> What you should do
Looking at the data that follows, count the lines containing the word "switch" and write down only that count.

> Data listing
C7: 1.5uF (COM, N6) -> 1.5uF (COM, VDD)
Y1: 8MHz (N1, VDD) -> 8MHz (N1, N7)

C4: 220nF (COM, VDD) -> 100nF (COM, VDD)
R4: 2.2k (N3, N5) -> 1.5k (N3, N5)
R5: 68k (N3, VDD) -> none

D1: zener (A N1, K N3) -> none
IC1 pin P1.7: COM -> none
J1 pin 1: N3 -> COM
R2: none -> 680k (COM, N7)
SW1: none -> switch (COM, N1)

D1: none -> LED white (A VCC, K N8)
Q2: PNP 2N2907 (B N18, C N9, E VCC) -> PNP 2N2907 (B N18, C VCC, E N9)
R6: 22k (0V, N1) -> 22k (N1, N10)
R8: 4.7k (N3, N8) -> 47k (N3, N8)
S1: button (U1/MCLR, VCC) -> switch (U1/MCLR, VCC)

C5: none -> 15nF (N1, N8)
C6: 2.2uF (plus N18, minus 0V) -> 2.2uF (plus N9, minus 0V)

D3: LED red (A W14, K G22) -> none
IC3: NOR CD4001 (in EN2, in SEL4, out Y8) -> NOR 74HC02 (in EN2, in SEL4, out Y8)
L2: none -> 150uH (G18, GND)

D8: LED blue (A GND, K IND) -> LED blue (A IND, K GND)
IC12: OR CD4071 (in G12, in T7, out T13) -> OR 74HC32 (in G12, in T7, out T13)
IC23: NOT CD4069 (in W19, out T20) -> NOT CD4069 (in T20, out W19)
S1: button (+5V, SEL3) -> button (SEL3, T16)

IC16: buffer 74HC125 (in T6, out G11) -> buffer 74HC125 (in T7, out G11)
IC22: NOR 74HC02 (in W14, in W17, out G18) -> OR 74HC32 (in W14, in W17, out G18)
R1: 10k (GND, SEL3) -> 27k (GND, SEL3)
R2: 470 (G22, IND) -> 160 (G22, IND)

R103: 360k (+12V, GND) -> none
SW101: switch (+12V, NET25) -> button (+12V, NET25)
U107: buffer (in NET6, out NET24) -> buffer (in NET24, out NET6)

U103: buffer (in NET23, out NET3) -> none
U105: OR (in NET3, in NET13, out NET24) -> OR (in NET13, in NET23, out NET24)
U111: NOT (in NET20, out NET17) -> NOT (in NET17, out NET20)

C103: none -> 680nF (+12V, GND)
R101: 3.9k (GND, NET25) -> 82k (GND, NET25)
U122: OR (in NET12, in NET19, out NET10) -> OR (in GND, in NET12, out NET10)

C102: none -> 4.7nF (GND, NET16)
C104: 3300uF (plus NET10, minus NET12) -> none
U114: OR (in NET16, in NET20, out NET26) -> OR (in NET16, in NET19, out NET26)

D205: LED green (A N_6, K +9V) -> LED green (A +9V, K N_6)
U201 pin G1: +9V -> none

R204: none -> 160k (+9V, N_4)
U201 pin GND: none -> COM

> Written solution
3